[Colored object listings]
== Segment start ==
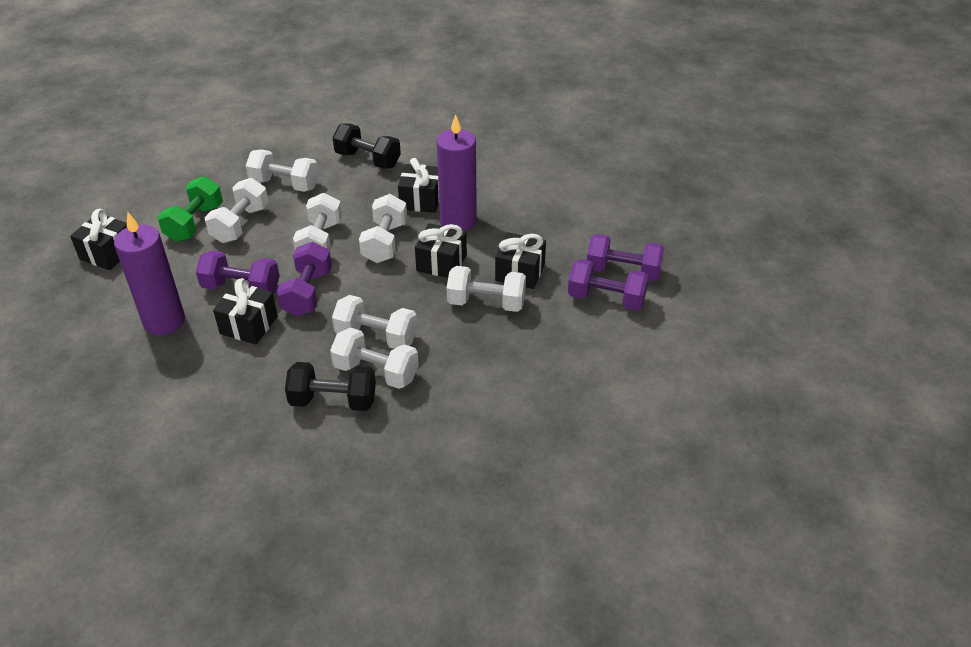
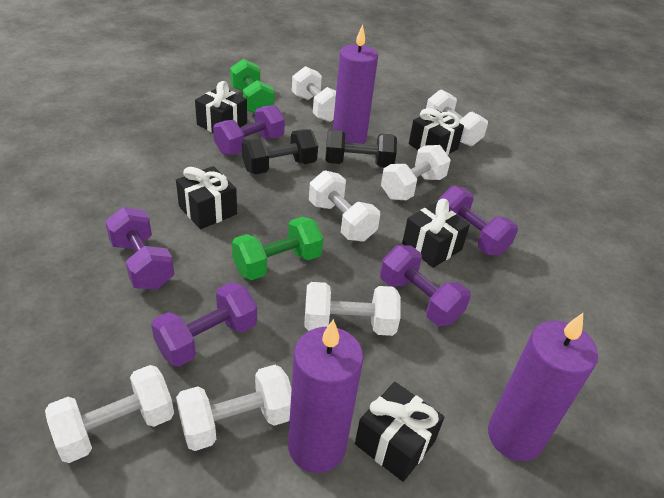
green dumbbell: 1 -> 2
purple candle: 2 -> 3
purple dumbbell: 4 -> 5

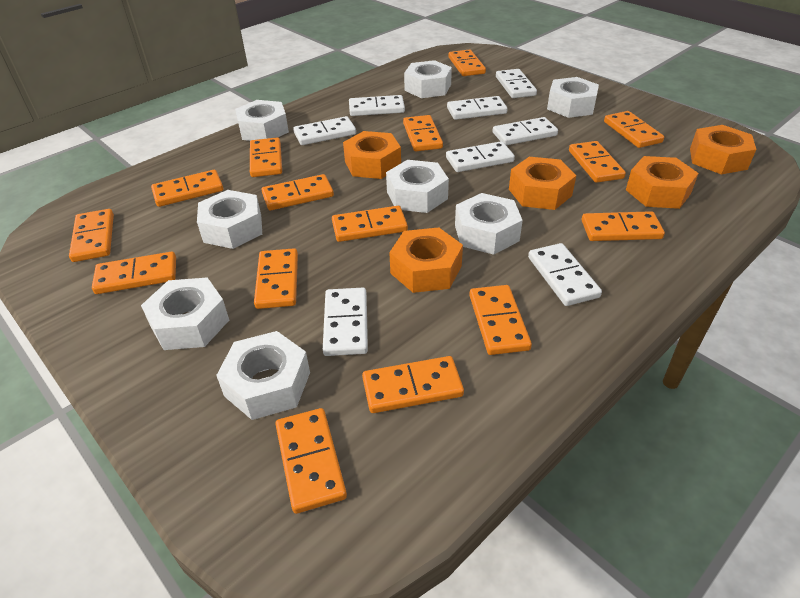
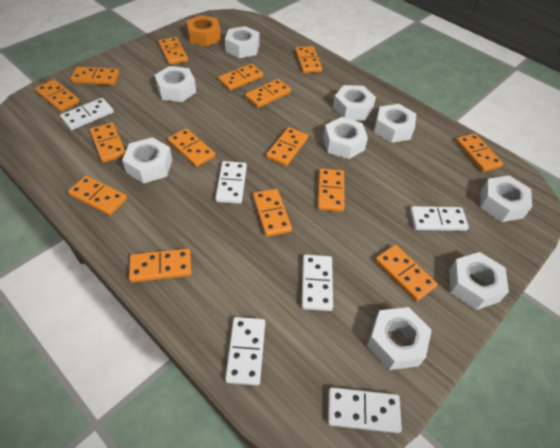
orange nut: 5 -> 1
white domino: 8 -> 6
white nut: 8 -> 9

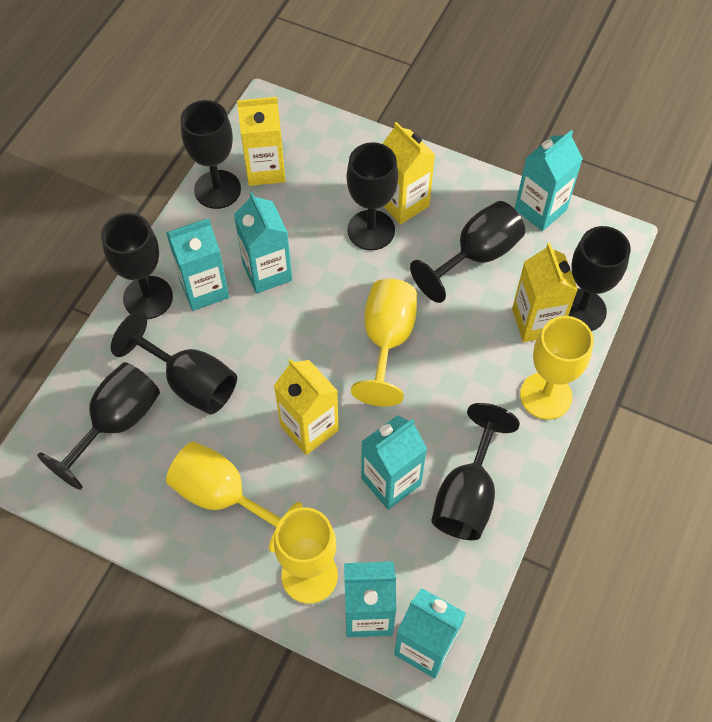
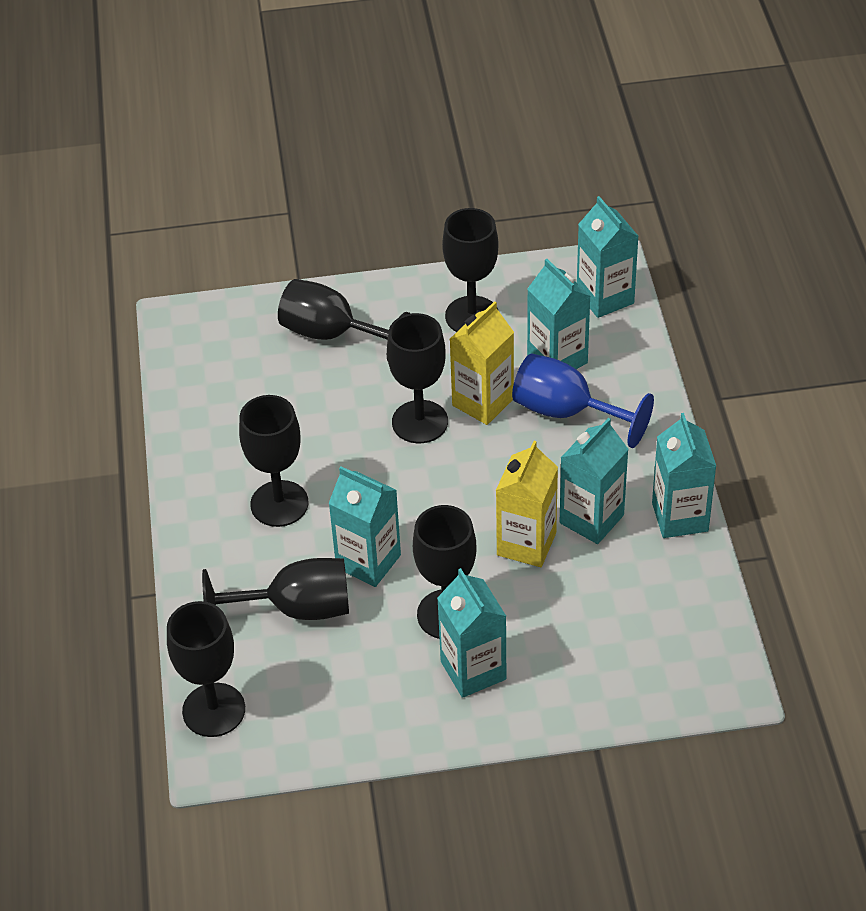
black goblet: 8 -> 7
blue goblet: 0 -> 1
yellow carton: 4 -> 2
yellow goblet: 4 -> 0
== Segment end ==
> _WHAT IS BEING ASKED_
Your output should consist solely of the lines from the line containing "white nut: 8 -> 9" through the last line of the entries, verbatim, minus any pictures.

> _ANSWER SECTION_
white nut: 8 -> 9

black goblet: 8 -> 7
blue goblet: 0 -> 1
yellow carton: 4 -> 2
yellow goblet: 4 -> 0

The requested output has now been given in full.